• WHAT IS NEEDED: Locate every line in the rows below that contains the word "fabric" and copy each one out. Matching is case-sensitive.

• MATERIAL SHOWN:
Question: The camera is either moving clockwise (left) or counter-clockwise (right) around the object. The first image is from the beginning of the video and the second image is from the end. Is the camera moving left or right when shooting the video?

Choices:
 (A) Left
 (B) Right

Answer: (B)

---

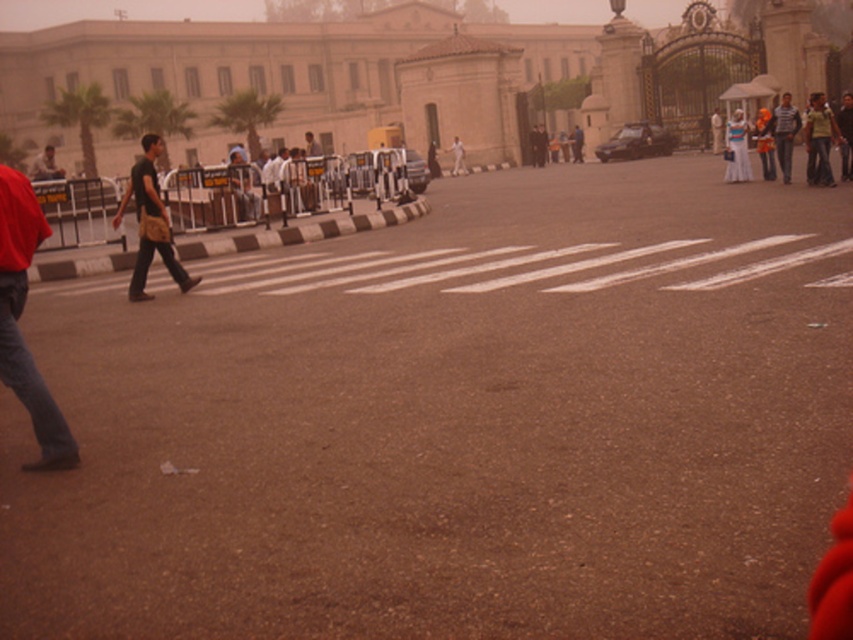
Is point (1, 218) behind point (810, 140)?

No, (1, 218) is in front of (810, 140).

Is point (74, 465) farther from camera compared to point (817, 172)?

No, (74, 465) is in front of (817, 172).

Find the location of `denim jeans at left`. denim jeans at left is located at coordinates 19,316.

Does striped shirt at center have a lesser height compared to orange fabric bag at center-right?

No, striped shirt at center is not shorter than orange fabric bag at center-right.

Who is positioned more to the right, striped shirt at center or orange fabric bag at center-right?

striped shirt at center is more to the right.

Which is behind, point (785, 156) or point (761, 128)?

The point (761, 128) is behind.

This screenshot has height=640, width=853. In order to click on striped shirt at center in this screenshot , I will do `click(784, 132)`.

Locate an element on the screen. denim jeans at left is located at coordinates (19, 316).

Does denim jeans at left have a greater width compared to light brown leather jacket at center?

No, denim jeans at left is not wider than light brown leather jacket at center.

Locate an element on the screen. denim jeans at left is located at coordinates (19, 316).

--

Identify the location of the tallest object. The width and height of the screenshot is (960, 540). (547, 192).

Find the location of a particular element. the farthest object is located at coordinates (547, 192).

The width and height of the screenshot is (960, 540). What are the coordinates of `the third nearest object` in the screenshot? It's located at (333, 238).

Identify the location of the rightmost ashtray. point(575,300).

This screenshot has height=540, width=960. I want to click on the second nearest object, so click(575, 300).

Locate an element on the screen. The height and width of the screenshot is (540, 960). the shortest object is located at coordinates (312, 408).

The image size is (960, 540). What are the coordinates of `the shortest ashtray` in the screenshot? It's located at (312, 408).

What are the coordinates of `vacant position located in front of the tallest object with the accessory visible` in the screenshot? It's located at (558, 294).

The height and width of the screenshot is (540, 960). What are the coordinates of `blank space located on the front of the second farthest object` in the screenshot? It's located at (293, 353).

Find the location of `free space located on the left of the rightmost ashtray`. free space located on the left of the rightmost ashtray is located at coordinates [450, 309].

• RESPONSE FOR THIS EXERCISE:
Does striped shirt at center have a lesser height compared to orange fabric bag at center-right?
No, striped shirt at center is not shorter than orange fabric bag at center-right.
Who is positioned more to the right, striped shirt at center or orange fabric bag at center-right?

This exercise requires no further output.